> _Work item_: Pull each line holding the word "brown" from the data.
++++++++++
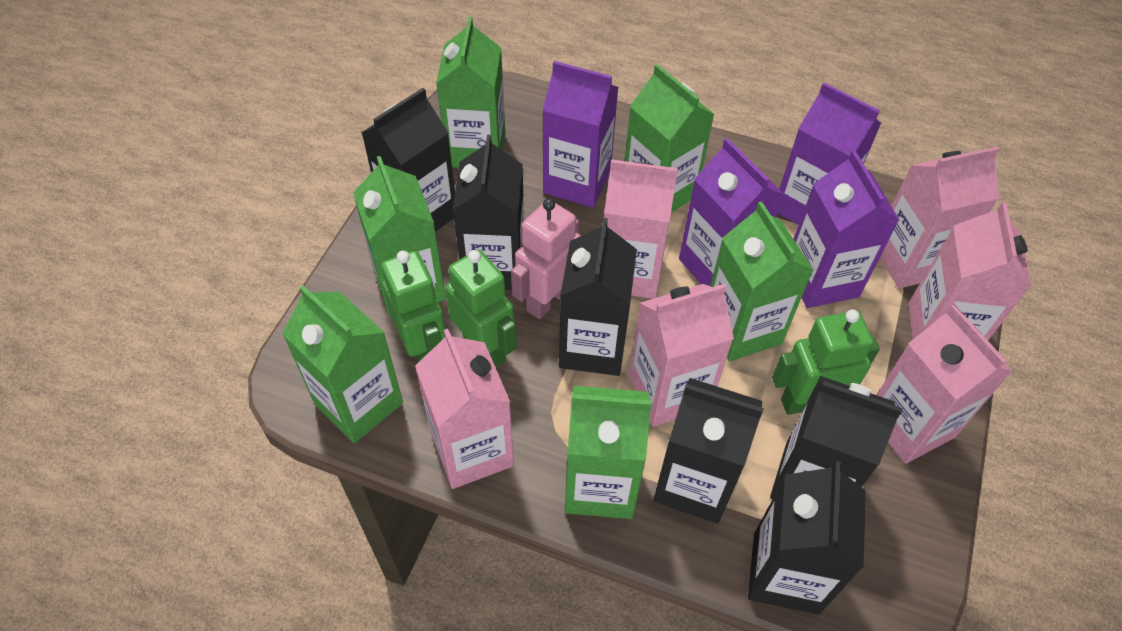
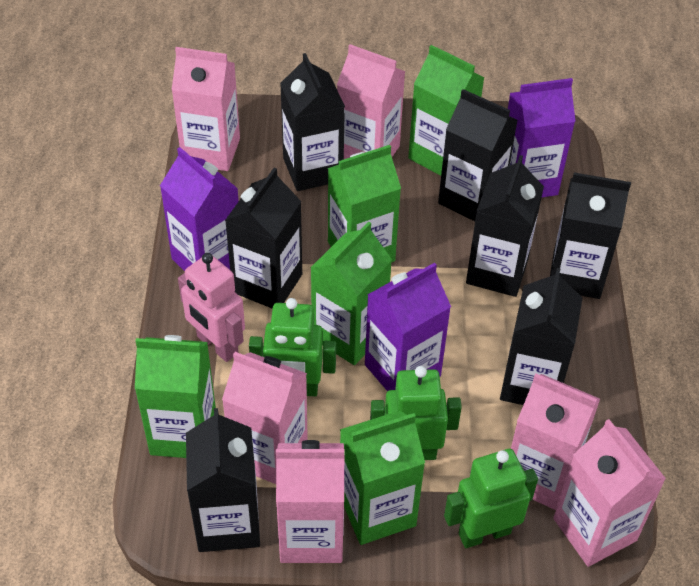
black carton: 6 -> 7
green carton: 6 -> 5
purple carton: 4 -> 3

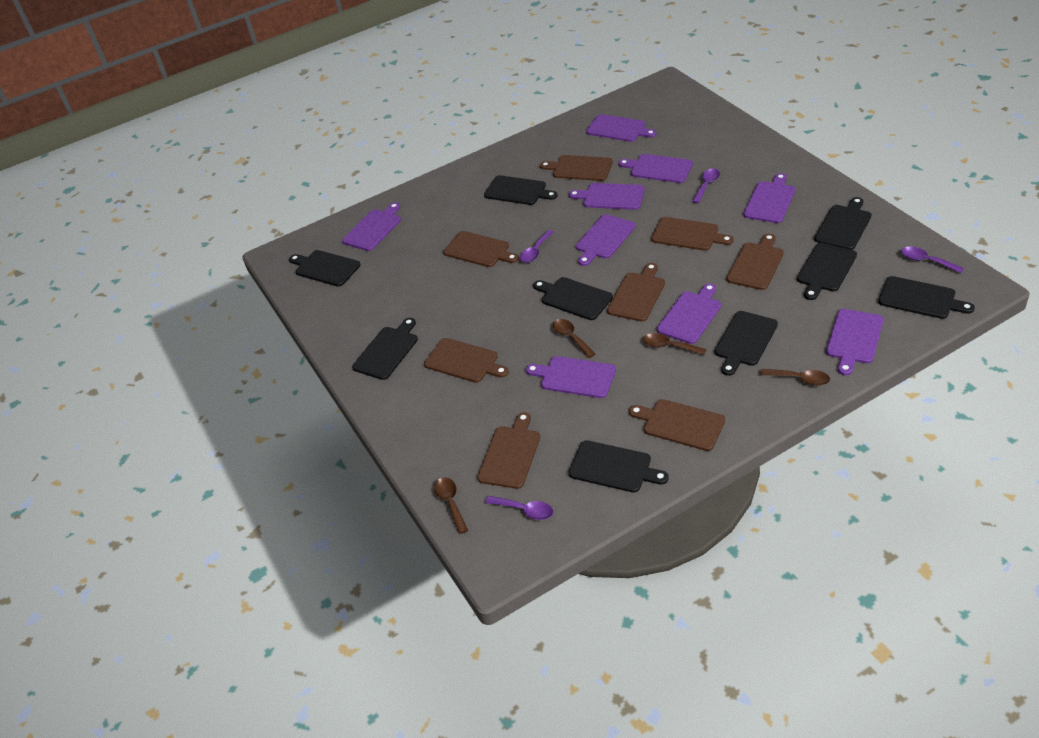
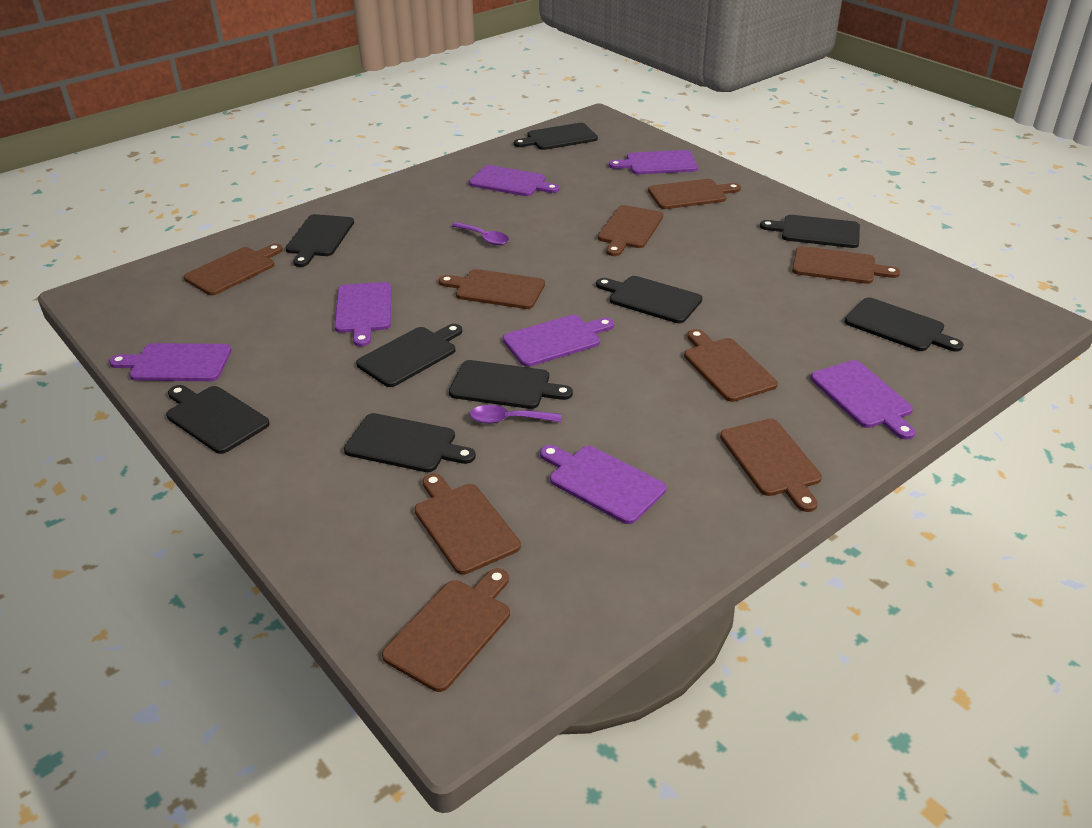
brown cutting board: 8 -> 9
brown spoon: 4 -> 0
purple cutting board: 9 -> 7
purple spoon: 4 -> 2

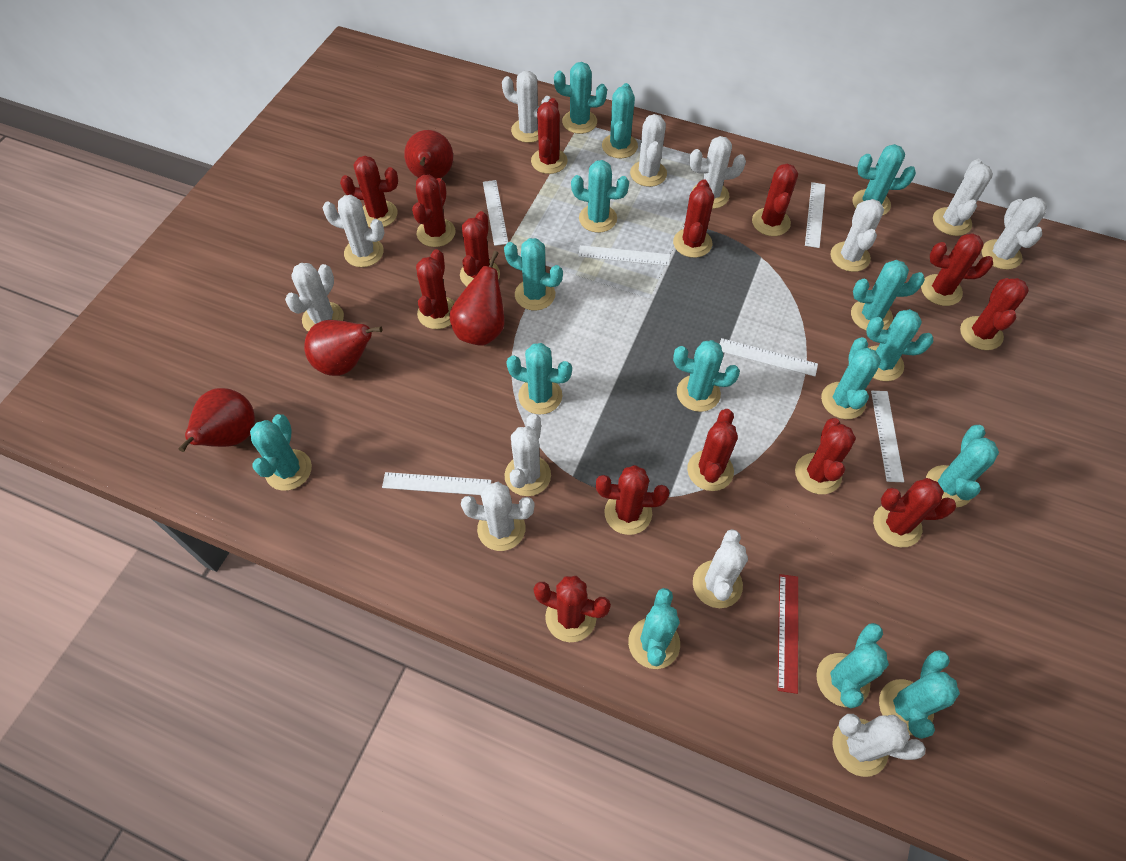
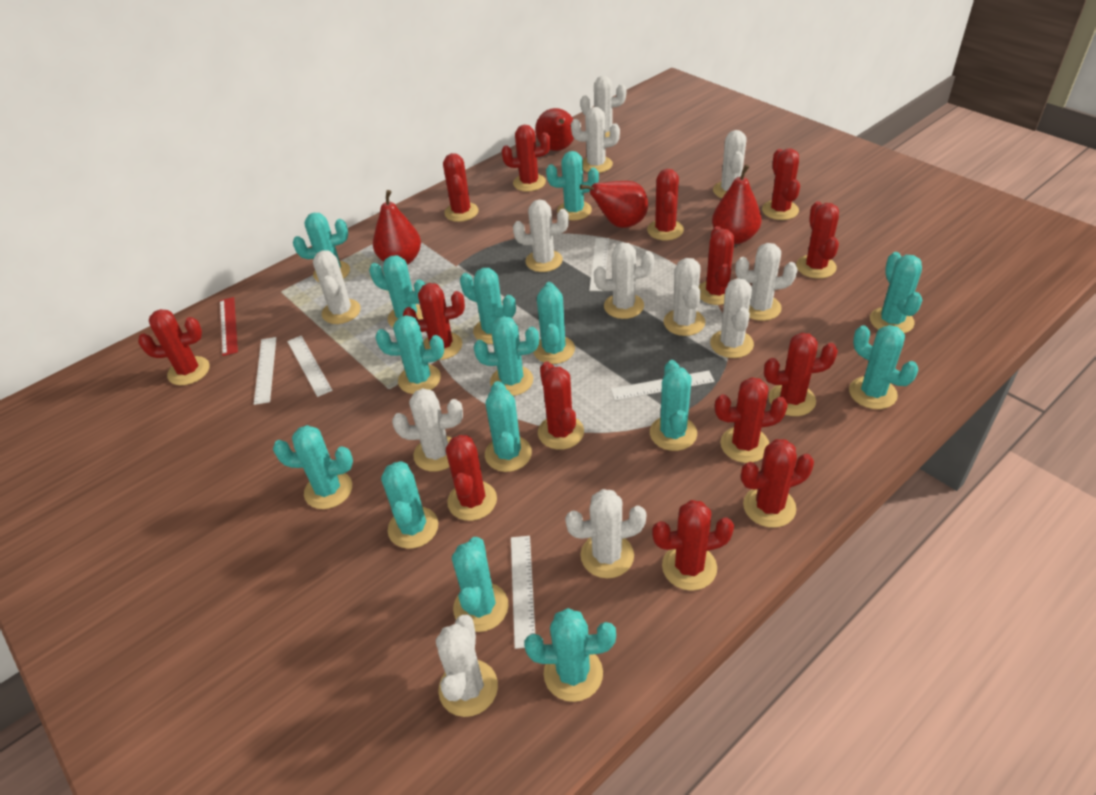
white ruler: 6 -> 5

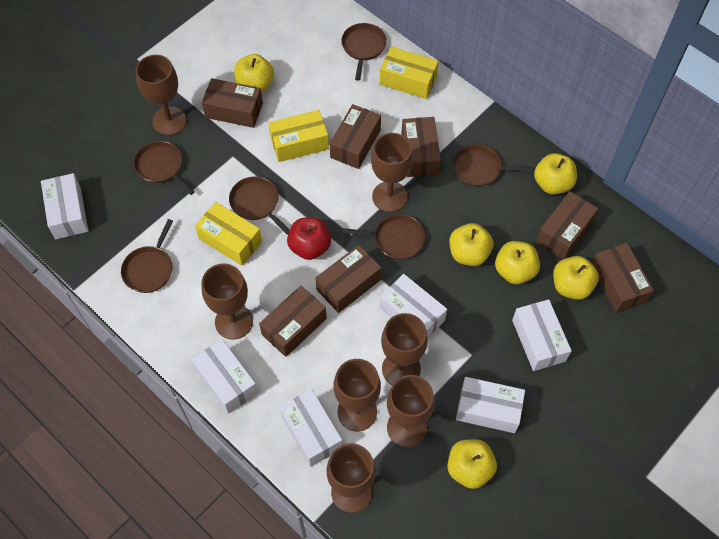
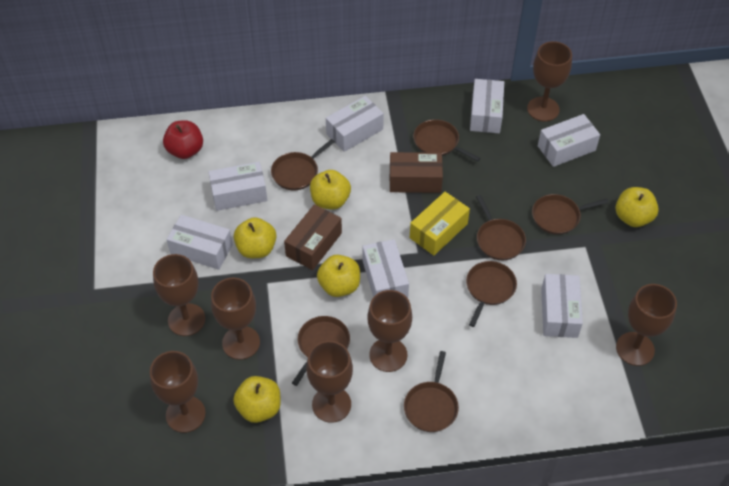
brown box: 7 -> 2
brown pan: 6 -> 7
white box: 6 -> 7
yellow apple: 6 -> 5
yellow box: 3 -> 1

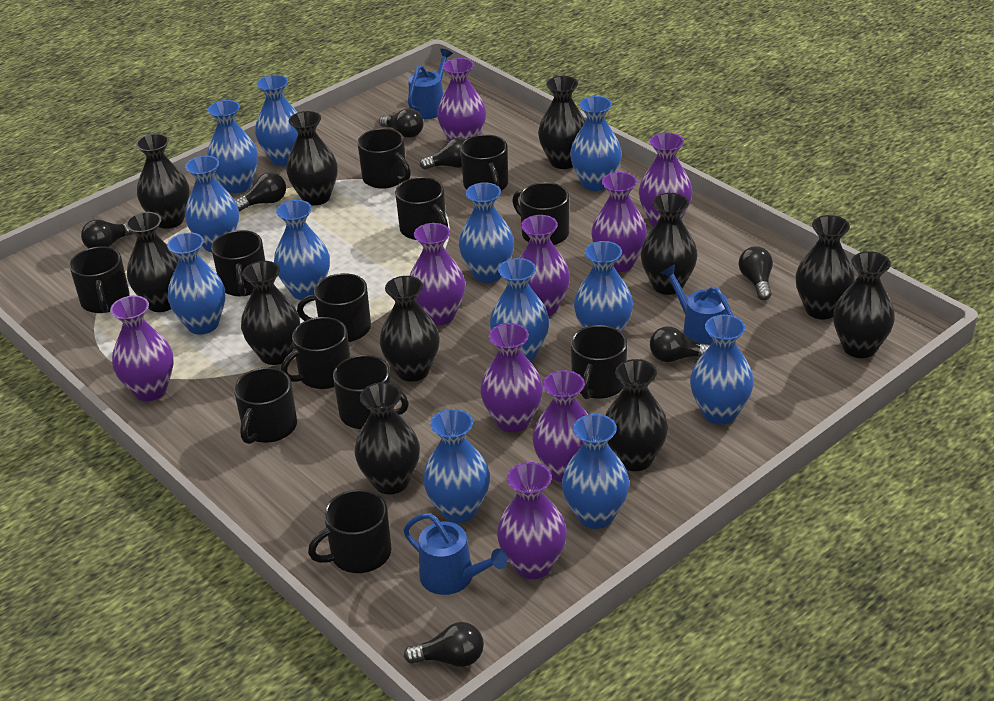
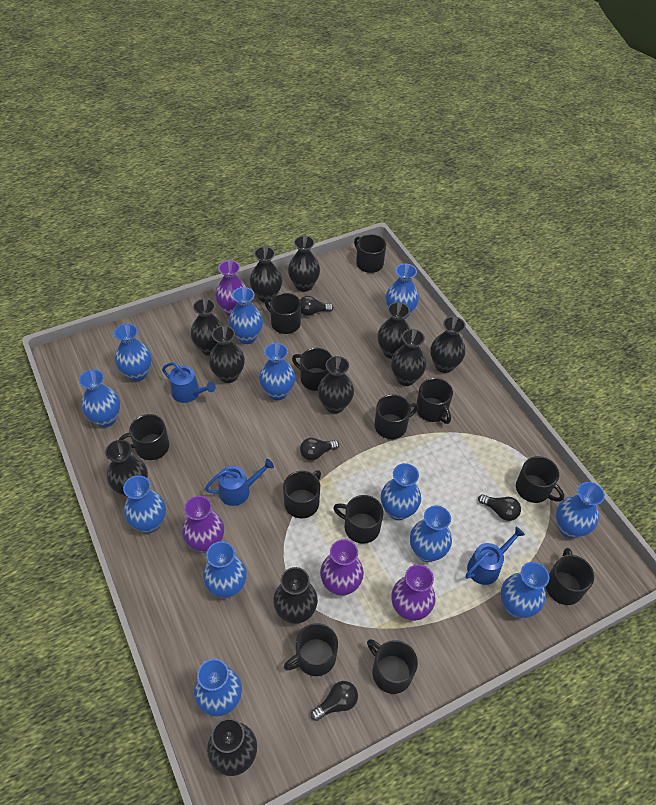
black light bulb: 7 -> 4
purple vase: 9 -> 4

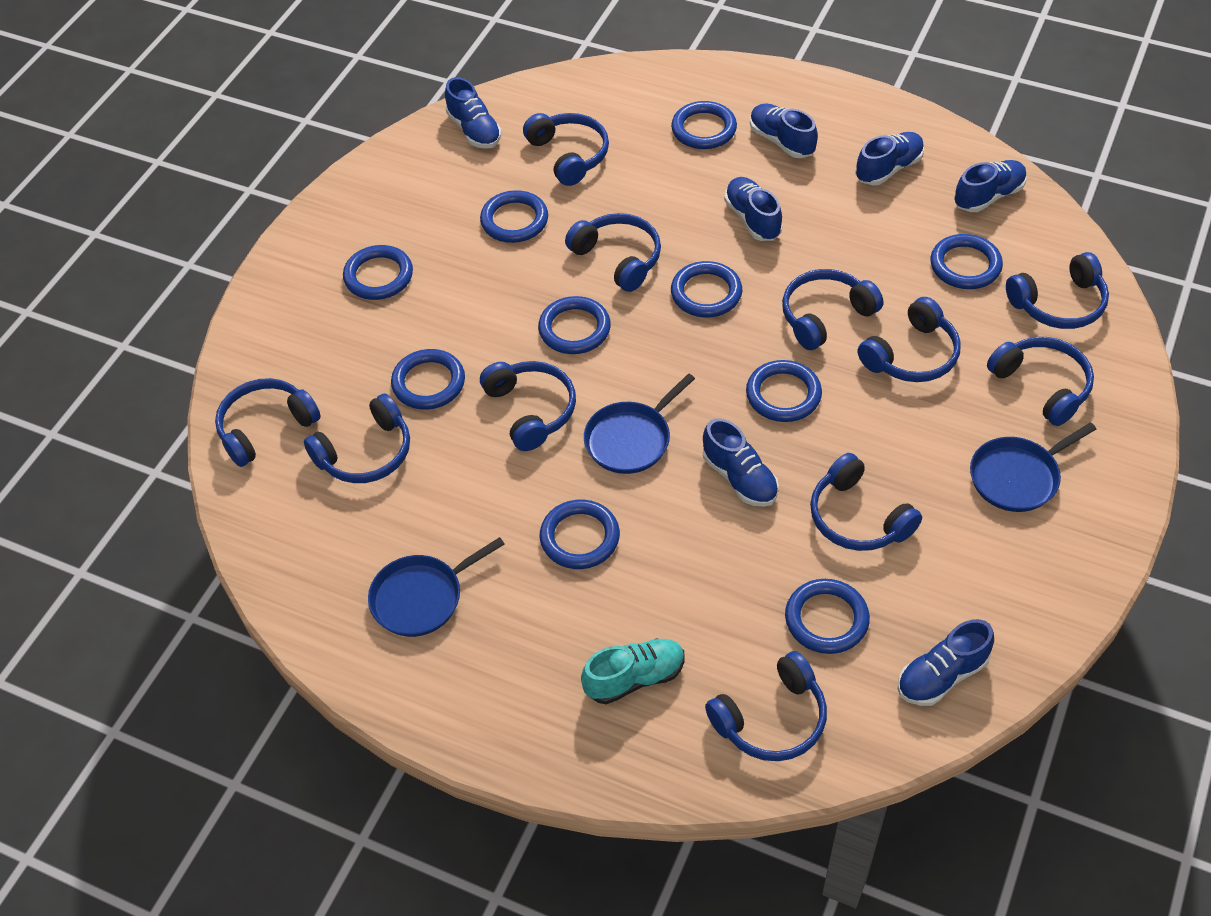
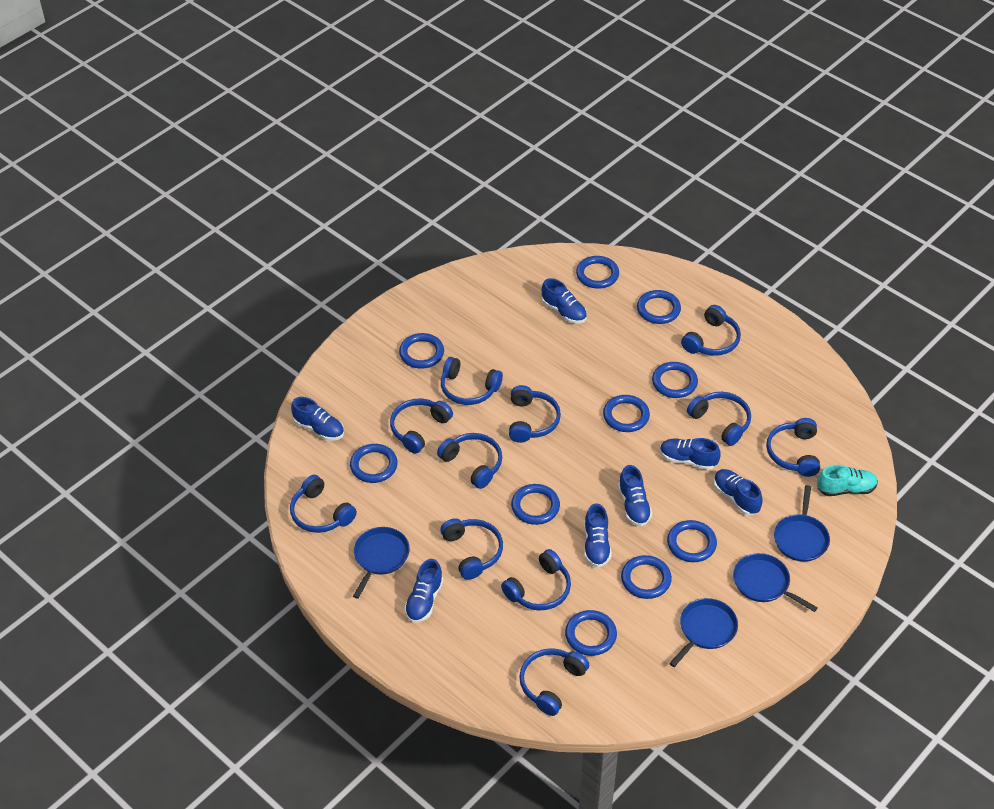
blue pan: 3 -> 4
++++++++++
> _Task solution_:
brown cutting board: 8 -> 9
brown spoon: 4 -> 0
brown box: 7 -> 2
brown pan: 6 -> 7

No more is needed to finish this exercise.